→ About this task: Quote each line of the material verbatim, without the pictures.

→ Supplied data:
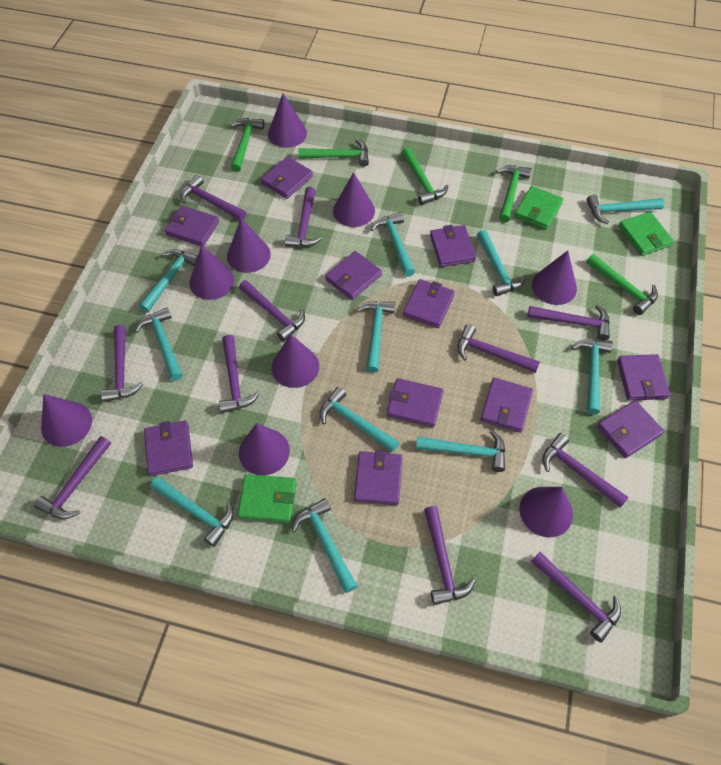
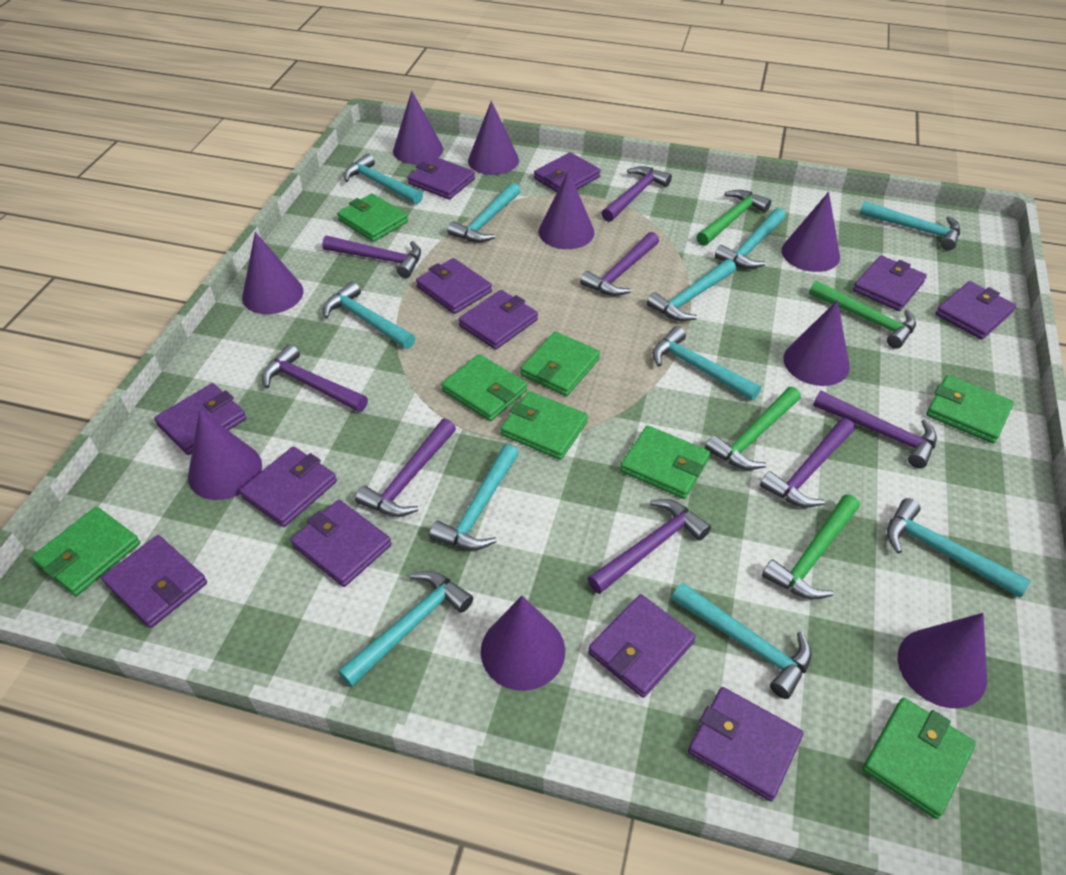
green hammer: 5 -> 4
green wallet: 3 -> 8
purple hammer: 11 -> 8
purple wallet: 11 -> 12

→ Solution to this exercise:
green hammer: 5 -> 4
green wallet: 3 -> 8
purple hammer: 11 -> 8
purple wallet: 11 -> 12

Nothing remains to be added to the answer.